■ **Task statement**: The listing below has to be output exactly as given, less its pictures.

■ **Provided data**:
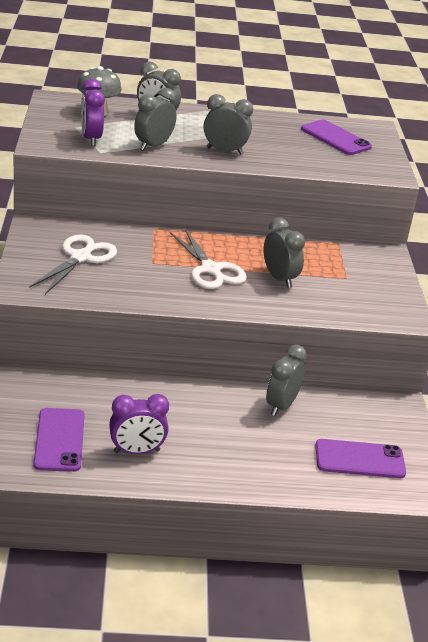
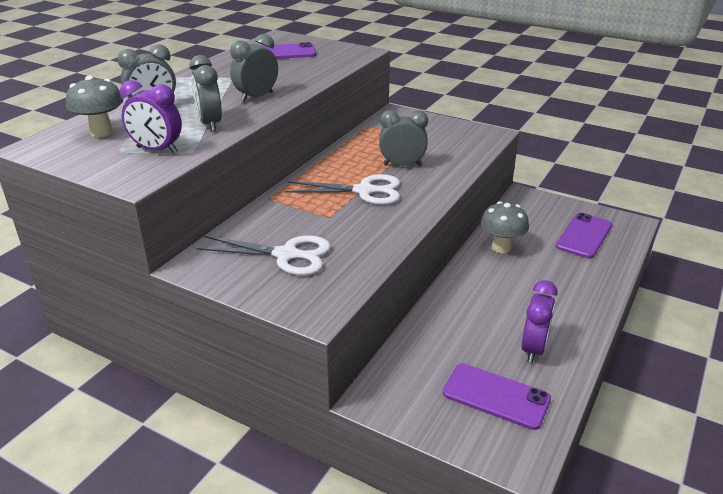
camera: 55 degrees left, 0 degrees up
(80, 257) = (286, 255): white scissors -> white scissors turned 135 degrees clockwise
(281, 405) = (501, 247): grey clock -> grey mushroom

■ **Answer for this exercise**:
camera: 55 degrees left, 0 degrees up
(80, 257) = (286, 255): white scissors -> white scissors turned 135 degrees clockwise
(281, 405) = (501, 247): grey clock -> grey mushroom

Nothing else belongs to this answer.